> _Listed entries_

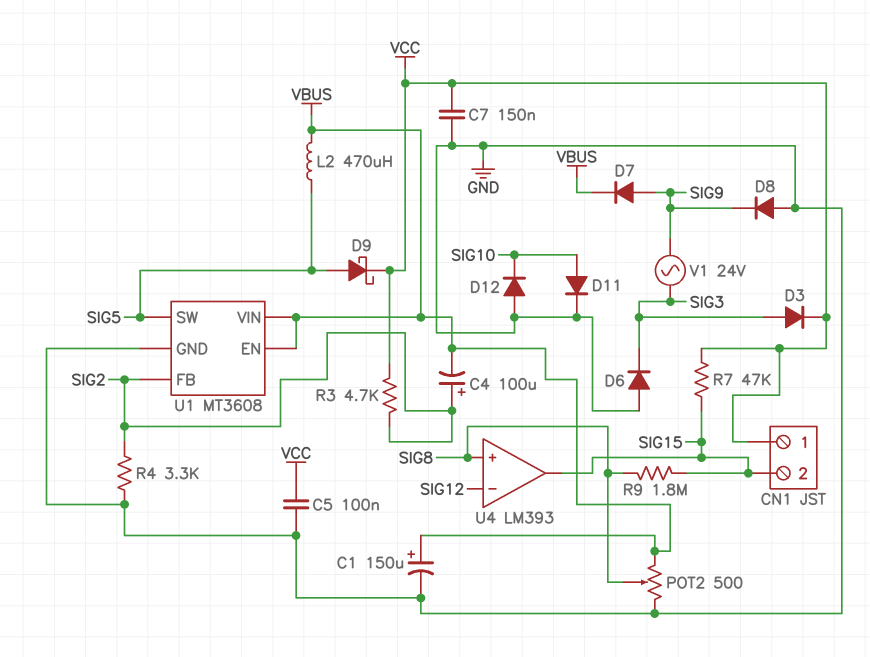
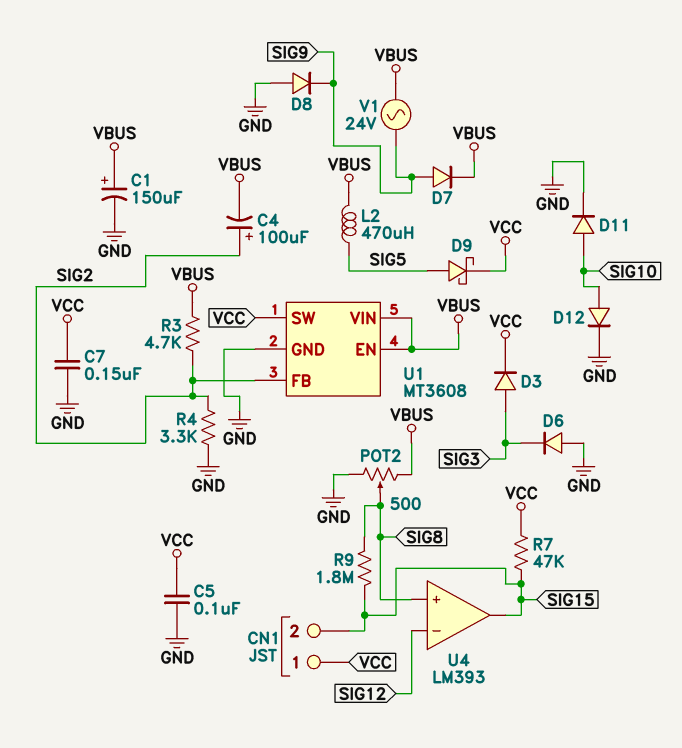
D12: diode (A GND, K SIG10) -> diode (A SIG10, K GND)
R3: 4.7k (SIG2, VCC) -> 4.7k (SIG2, VBUS)
U1 pin SW: SIG5 -> VCC
V1: AC 24V (SIG3, SIG9) -> AC 24V (SIG9, VBUS)

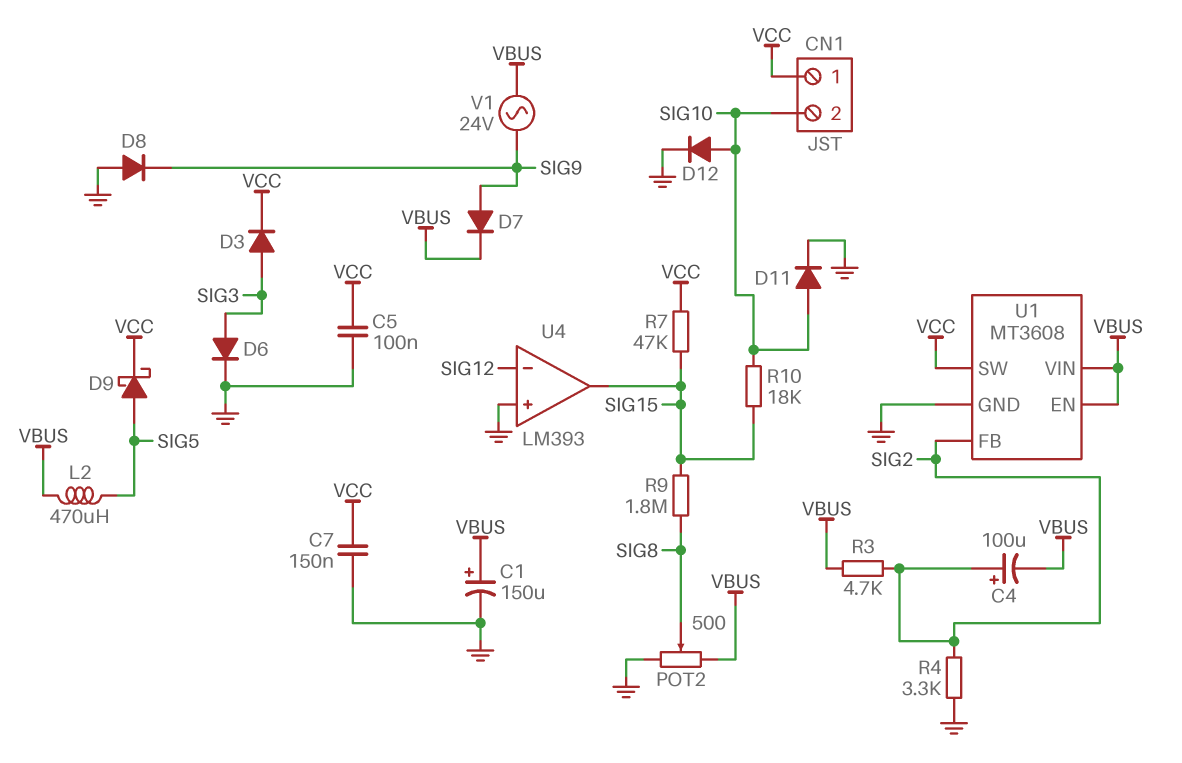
CN1 pin 2: SIG15 -> SIG10
D6: diode (A GND, K SIG3) -> diode (A SIG3, K GND)
R10: none -> 18k (SIG10, SIG15)
U4 pin in+: SIG8 -> GND

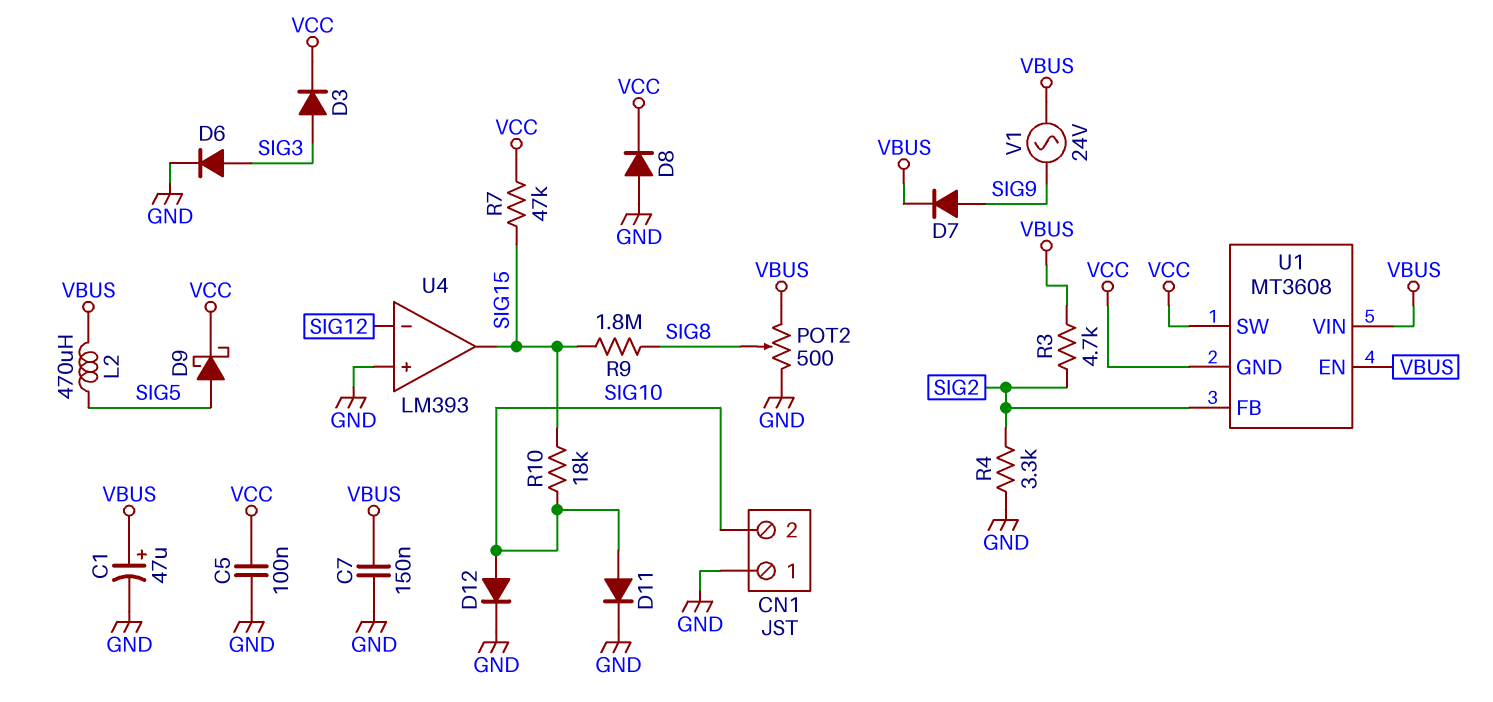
C1: 150uF (plus VBUS, minus GND) -> 47uF (plus VBUS, minus GND)
C4: 100uF (plus SIG2, minus VBUS) -> none
C7: 150nF (GND, VCC) -> 150nF (GND, VBUS)
CN1 pin 1: VCC -> GND
D8: diode (A GND, K SIG9) -> diode (A GND, K VCC)
U1 pin GND: GND -> VCC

> _What is required_
Exactly reproduce the entries above, minus the pictures.

> _Answer for this exercise_
D12: diode (A GND, K SIG10) -> diode (A SIG10, K GND)
R3: 4.7k (SIG2, VCC) -> 4.7k (SIG2, VBUS)
U1 pin SW: SIG5 -> VCC
V1: AC 24V (SIG3, SIG9) -> AC 24V (SIG9, VBUS)

CN1 pin 2: SIG15 -> SIG10
D6: diode (A GND, K SIG3) -> diode (A SIG3, K GND)
R10: none -> 18k (SIG10, SIG15)
U4 pin in+: SIG8 -> GND

C1: 150uF (plus VBUS, minus GND) -> 47uF (plus VBUS, minus GND)
C4: 100uF (plus SIG2, minus VBUS) -> none
C7: 150nF (GND, VCC) -> 150nF (GND, VBUS)
CN1 pin 1: VCC -> GND
D8: diode (A GND, K SIG9) -> diode (A GND, K VCC)
U1 pin GND: GND -> VCC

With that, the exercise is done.